[Data shown Boundary: Start]

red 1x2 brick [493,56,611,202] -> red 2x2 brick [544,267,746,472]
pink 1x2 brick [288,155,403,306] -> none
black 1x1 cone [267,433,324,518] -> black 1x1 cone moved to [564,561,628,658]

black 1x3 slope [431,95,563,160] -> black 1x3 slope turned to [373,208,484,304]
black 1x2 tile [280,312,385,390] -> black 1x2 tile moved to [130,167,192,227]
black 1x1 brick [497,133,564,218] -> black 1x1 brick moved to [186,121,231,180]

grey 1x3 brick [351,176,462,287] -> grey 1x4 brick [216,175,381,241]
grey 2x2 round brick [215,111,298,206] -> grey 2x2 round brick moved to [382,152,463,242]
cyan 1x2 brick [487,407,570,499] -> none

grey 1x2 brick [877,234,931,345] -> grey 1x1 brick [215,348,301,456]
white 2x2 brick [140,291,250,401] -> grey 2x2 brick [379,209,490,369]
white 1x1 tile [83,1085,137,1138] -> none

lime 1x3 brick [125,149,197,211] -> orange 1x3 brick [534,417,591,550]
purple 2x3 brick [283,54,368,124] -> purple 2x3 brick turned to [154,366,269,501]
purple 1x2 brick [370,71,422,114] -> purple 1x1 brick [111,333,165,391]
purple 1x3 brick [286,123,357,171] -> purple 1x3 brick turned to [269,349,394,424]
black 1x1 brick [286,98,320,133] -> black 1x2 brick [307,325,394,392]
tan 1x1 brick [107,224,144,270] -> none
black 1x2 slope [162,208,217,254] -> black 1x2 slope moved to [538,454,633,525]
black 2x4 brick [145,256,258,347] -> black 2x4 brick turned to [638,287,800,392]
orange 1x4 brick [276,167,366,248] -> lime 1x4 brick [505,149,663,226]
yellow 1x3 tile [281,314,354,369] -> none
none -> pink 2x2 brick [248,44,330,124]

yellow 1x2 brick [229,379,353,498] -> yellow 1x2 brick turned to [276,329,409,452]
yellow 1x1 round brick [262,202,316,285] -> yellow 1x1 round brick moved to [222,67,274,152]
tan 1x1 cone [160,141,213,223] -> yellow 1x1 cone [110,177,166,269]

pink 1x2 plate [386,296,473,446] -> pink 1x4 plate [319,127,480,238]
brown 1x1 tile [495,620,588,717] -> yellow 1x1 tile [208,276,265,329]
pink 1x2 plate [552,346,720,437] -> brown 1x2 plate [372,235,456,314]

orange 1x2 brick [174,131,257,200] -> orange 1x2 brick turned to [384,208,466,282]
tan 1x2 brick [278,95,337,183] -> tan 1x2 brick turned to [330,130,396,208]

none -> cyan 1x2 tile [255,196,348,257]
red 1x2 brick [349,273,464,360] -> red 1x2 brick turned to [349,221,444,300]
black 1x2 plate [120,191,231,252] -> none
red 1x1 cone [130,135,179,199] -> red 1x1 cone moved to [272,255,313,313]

[Data shown Boundary: End]

What to produce: Pick from the records each line that contains the word "cone" and show it.

Written answer:
black 1x1 cone [267,433,324,518] -> black 1x1 cone moved to [564,561,628,658]
tan 1x1 cone [160,141,213,223] -> yellow 1x1 cone [110,177,166,269]
red 1x1 cone [130,135,179,199] -> red 1x1 cone moved to [272,255,313,313]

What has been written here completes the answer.